Track down every line below that holds "tape" and copy it.

Dataset:
--

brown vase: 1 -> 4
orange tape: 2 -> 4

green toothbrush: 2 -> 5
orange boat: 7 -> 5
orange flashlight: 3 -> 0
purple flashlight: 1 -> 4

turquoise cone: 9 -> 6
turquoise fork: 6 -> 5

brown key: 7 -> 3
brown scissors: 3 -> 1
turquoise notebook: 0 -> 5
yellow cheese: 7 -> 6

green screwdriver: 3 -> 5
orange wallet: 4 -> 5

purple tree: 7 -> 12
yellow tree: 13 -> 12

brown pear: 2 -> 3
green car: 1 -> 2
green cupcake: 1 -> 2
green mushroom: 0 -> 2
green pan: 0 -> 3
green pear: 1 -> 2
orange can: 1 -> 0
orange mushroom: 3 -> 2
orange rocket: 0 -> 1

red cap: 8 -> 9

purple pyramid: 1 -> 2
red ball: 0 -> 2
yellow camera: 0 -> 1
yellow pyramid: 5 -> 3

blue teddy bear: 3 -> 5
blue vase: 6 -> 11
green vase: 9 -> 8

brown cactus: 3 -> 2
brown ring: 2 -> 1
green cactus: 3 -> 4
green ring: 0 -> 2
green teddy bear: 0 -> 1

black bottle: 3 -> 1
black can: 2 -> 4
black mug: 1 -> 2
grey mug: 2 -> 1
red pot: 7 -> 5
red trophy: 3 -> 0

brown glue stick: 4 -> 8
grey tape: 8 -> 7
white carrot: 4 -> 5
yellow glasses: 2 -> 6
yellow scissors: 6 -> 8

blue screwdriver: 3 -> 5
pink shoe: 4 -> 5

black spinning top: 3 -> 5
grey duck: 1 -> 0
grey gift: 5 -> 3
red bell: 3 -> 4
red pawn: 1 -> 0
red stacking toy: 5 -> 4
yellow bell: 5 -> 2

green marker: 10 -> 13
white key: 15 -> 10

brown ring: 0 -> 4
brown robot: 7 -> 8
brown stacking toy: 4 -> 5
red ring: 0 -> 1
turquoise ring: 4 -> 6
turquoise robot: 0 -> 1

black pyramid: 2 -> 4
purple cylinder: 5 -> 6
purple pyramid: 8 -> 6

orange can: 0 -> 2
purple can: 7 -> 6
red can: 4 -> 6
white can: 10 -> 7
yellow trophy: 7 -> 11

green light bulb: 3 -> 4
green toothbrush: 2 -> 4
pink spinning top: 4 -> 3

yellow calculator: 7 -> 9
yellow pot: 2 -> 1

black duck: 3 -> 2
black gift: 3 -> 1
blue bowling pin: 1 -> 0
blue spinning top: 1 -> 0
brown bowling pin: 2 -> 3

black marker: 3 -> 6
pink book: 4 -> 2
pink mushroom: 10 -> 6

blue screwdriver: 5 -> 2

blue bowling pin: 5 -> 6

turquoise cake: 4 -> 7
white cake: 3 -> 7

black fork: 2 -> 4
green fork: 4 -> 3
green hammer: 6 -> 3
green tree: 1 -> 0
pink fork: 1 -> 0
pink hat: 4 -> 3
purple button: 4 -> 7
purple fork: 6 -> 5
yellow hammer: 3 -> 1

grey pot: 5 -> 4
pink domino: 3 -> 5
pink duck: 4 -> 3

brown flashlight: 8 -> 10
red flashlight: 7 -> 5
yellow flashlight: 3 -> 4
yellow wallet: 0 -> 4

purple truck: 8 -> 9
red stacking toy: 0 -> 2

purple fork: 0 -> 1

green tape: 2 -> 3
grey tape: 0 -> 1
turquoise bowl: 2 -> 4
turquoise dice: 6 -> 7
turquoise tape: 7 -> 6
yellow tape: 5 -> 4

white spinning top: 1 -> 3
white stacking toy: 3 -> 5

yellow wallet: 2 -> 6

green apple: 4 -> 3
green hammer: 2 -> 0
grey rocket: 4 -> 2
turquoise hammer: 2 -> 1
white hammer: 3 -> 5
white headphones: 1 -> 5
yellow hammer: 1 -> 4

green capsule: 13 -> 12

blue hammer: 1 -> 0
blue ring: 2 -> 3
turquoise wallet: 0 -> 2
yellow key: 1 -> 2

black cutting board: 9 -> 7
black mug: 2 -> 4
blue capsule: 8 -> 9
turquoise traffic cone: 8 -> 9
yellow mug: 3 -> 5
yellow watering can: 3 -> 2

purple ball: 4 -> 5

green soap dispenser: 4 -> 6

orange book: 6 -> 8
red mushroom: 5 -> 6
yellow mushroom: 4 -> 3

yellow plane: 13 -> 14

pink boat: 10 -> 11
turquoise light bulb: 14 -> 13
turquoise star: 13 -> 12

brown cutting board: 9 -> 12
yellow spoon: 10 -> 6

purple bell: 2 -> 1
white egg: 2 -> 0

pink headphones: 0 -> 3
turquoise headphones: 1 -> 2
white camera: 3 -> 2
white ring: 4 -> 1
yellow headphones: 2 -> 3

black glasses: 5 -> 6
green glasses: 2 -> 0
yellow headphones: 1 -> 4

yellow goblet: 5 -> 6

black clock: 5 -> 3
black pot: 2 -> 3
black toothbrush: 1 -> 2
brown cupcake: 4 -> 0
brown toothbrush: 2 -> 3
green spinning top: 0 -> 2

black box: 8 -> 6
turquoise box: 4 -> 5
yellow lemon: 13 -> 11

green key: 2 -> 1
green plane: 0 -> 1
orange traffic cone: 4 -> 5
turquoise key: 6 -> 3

--

Exercise answer:
orange tape: 2 -> 4
grey tape: 8 -> 7
green tape: 2 -> 3
grey tape: 0 -> 1
turquoise tape: 7 -> 6
yellow tape: 5 -> 4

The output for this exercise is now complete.